**What is being asked:** For each line of the data below that holds "VLOAD", copy the line.

**** Record set

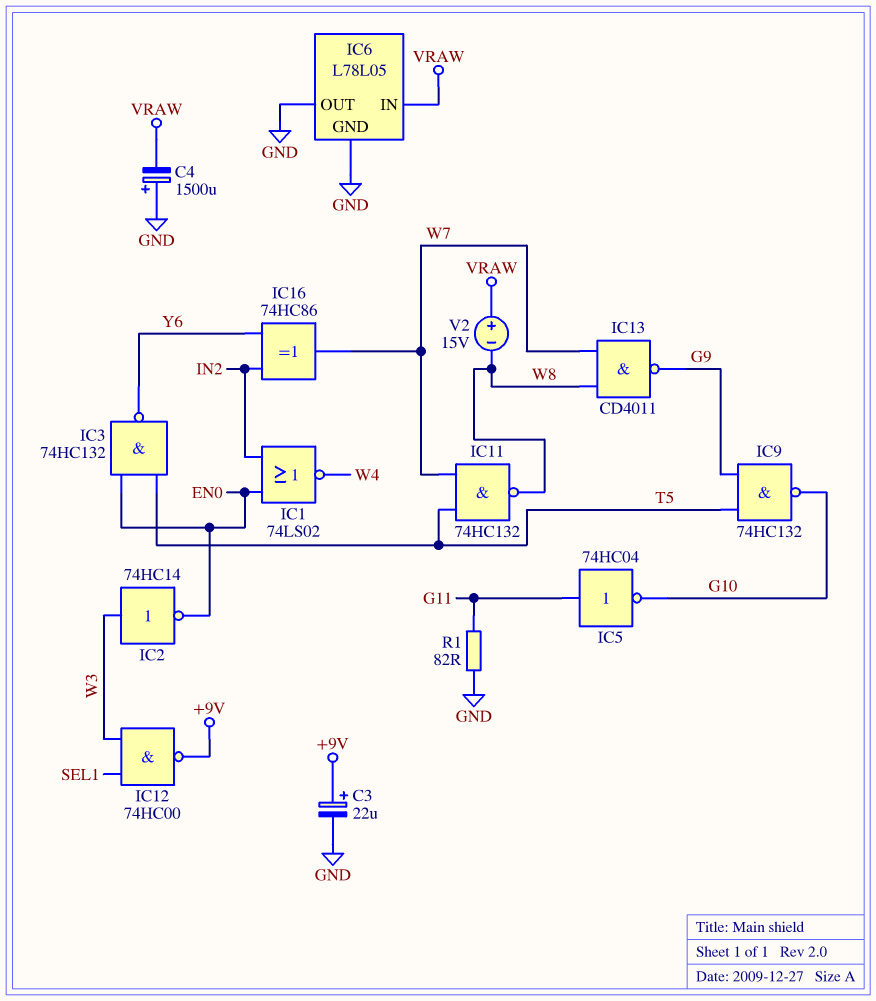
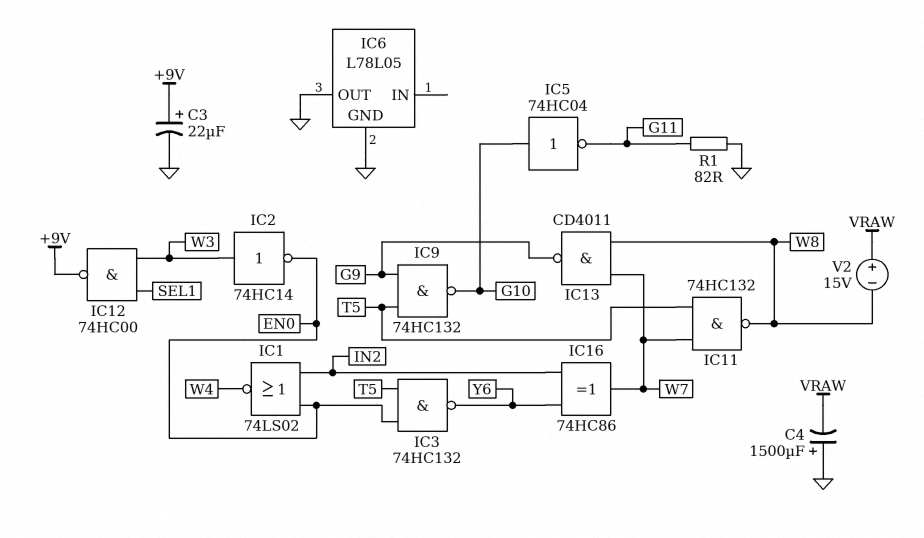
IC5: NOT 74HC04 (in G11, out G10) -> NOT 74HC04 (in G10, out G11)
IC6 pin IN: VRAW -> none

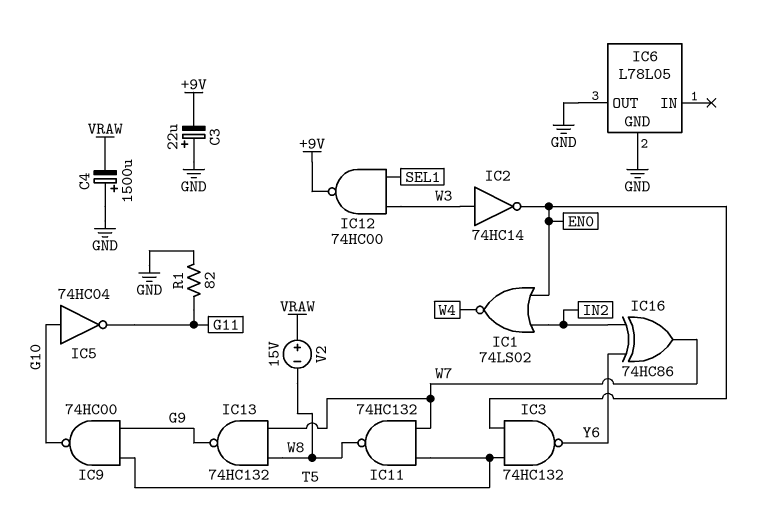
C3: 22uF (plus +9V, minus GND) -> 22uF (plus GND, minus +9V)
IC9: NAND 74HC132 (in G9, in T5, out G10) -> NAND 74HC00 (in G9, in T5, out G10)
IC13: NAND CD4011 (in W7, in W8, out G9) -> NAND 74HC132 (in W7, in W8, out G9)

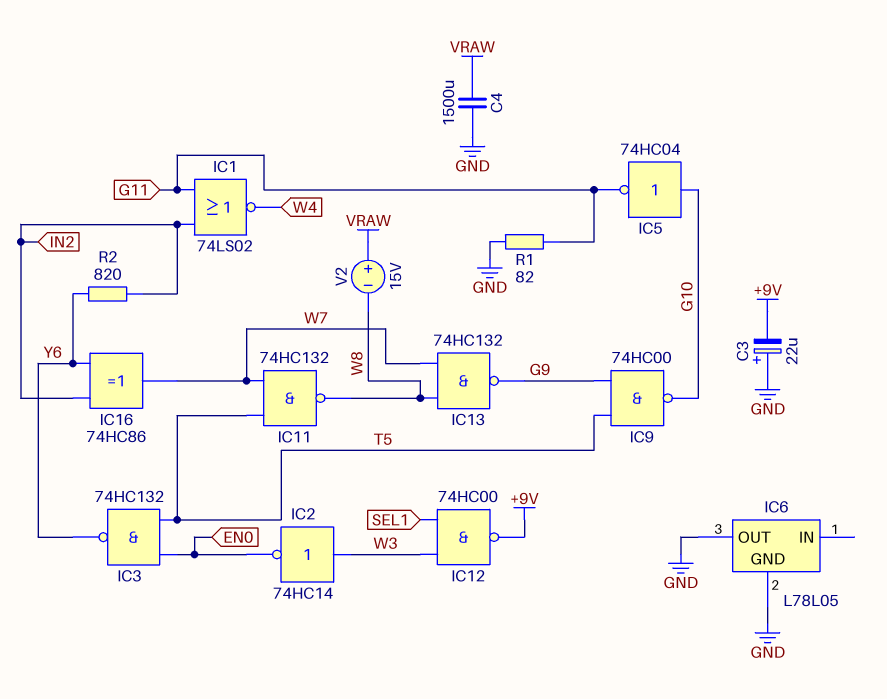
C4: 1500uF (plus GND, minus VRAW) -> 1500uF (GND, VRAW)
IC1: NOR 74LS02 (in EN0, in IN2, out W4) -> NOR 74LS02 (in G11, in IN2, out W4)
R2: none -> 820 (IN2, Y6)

********
**** Record set

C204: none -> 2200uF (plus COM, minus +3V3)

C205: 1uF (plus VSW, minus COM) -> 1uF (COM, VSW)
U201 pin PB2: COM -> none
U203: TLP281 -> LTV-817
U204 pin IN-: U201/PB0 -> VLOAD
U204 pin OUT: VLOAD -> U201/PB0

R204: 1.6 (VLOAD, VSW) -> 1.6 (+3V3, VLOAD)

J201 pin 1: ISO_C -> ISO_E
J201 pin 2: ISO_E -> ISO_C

********
**** Record set

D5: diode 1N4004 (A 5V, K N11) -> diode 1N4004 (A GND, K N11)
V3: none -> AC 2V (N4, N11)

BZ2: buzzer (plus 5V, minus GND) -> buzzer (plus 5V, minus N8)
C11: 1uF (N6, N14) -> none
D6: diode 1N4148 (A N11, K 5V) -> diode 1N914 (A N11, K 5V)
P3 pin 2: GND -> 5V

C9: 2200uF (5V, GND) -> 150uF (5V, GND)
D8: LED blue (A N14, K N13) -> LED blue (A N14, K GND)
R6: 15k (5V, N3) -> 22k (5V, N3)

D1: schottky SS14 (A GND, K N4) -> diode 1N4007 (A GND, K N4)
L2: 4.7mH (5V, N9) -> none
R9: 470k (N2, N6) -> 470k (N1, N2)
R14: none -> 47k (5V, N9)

********

**Result for this exercise:**
U204 pin IN-: U201/PB0 -> VLOAD
U204 pin OUT: VLOAD -> U201/PB0
R204: 1.6 (VLOAD, VSW) -> 1.6 (+3V3, VLOAD)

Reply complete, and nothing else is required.